Task objective —
What you return should be each line of the data containing the string "orange".

Material supplied —
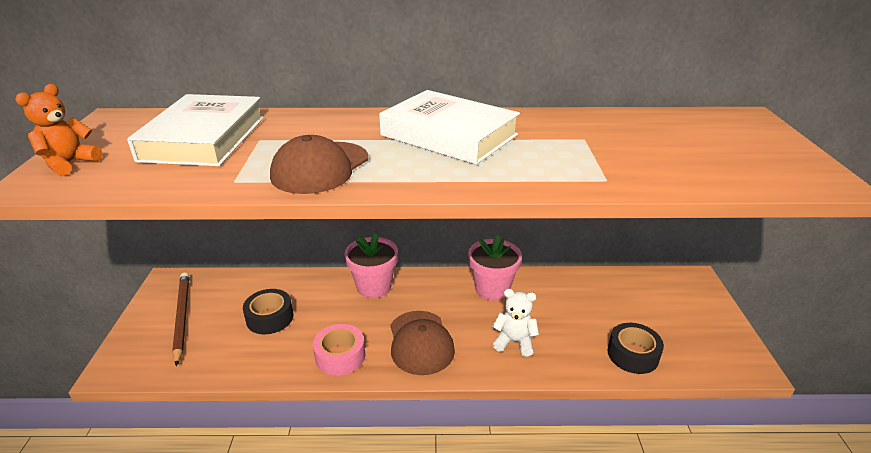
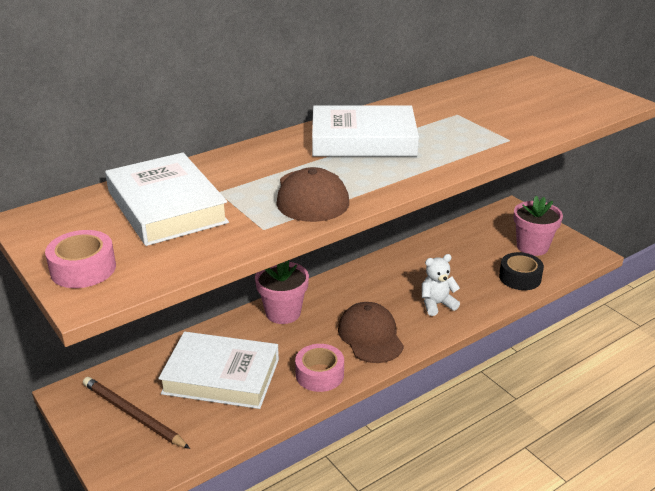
camera: 35 degrees left, 0 degrees up
(69, 163) = (83, 269): orange teddy bear -> pink tape
(270, 318) = (221, 376): black tape -> white book
(420, 342) = (370, 336): brown cap -> brown cap turned 150 degrees counterclockwise
(492, 289) = (380, 274): pink flower pot -> pink flower pot (532, 247)

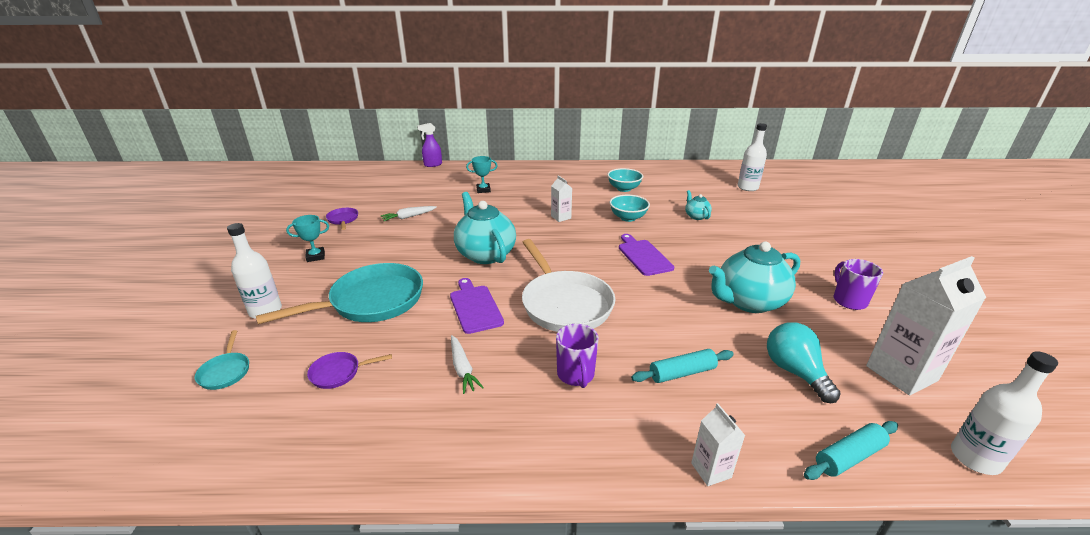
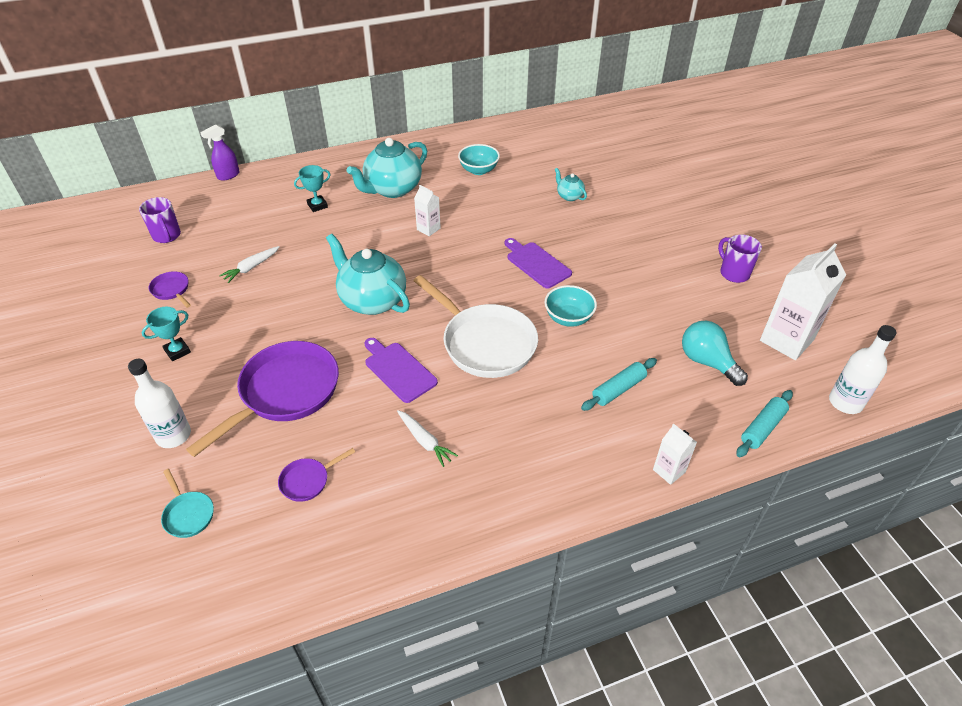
camera: 20 degrees left, 15 degrees up
(371, 301) = (285, 392): turquoise pan -> purple pan
(576, 375) = (530, 418): purple mug -> purple mug (167, 236)
(628, 218) = (500, 214): turquoise bowl -> turquoise bowl (568, 318)
(747, 187) = (608, 142): white bottle -> none
(748, 302) = (650, 296): turquoise teapot -> turquoise teapot (392, 189)

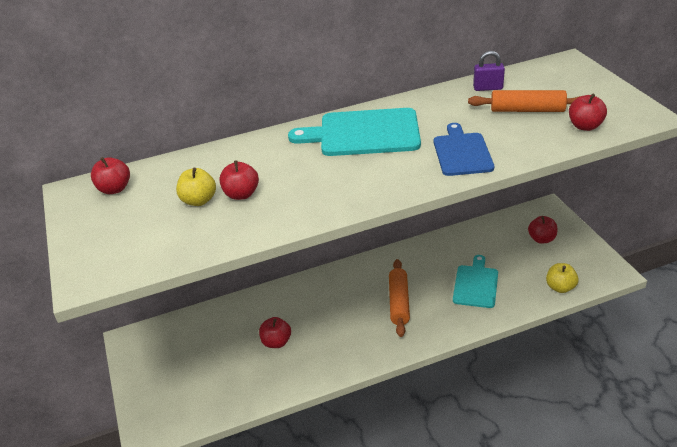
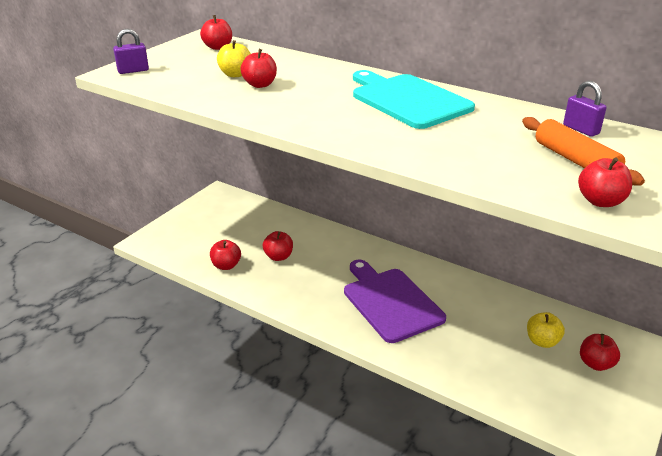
camera: 50 degrees right, 5 degrees down
(98, 263) = (133, 71): none -> purple padlock
(252, 384) = (226, 265): none -> red apple
(399, 302) = (390, 302): orange rolling pin -> purple cutting board
(462, 152) = (443, 149): blue cutting board -> none
(476, 284) = (469, 341): turquoise cutting board -> none
(560, 287) = (539, 408): yellow apple -> yellow apple (542, 341)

Task output —
(69, 163) = (83, 269): orange teddy bear -> pink tape
(399, 302) = (390, 302): orange rolling pin -> purple cutting board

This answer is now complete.